INFORMATION PROVIDED below:
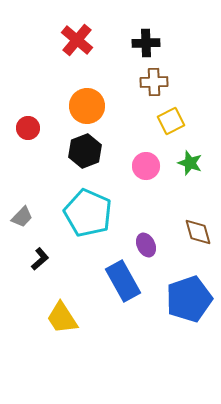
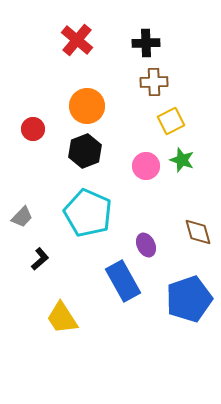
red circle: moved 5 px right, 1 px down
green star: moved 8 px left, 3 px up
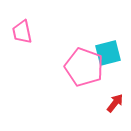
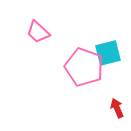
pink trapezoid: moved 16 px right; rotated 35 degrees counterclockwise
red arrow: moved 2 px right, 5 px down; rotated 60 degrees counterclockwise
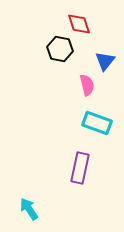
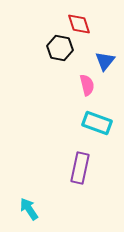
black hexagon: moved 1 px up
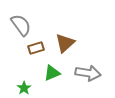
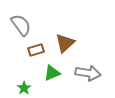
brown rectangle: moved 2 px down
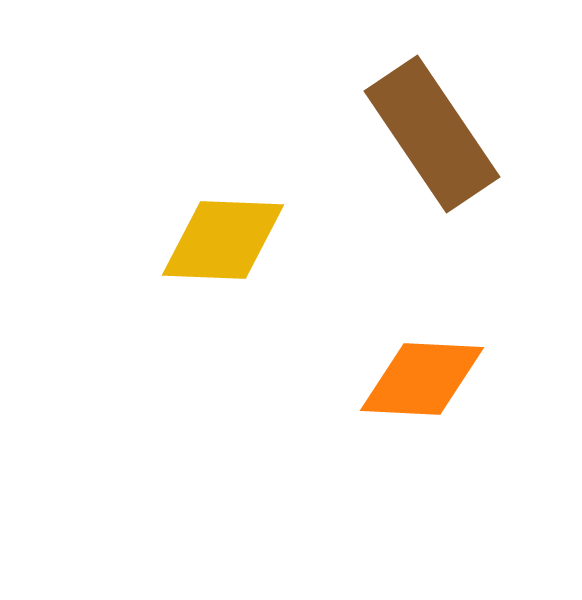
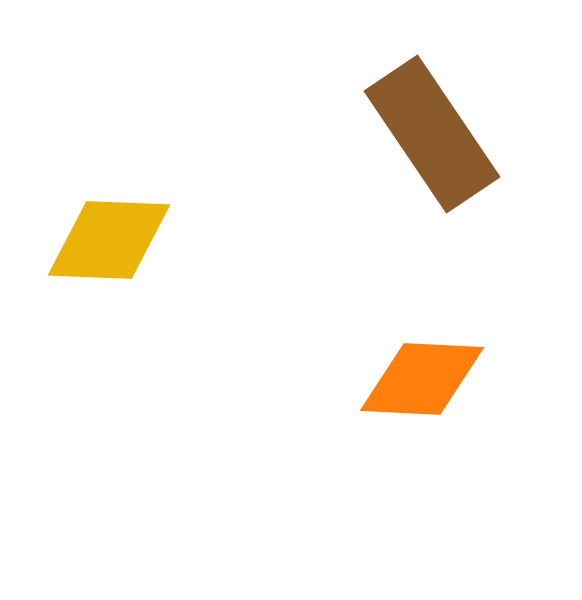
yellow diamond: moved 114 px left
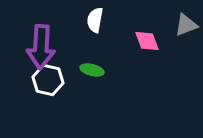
End of INFORMATION PROVIDED.
■ **WHAT IS EXPECTED**:
Would you return the records exactly, keeping out every picture?

■ **RESULT BELOW**:
red circle: moved 5 px right, 1 px down
green star: moved 8 px left, 3 px up
pink trapezoid: moved 16 px right; rotated 35 degrees counterclockwise
red arrow: moved 2 px right, 5 px down; rotated 60 degrees counterclockwise
black hexagon: moved 1 px up
brown rectangle: moved 2 px down
yellow diamond: moved 114 px left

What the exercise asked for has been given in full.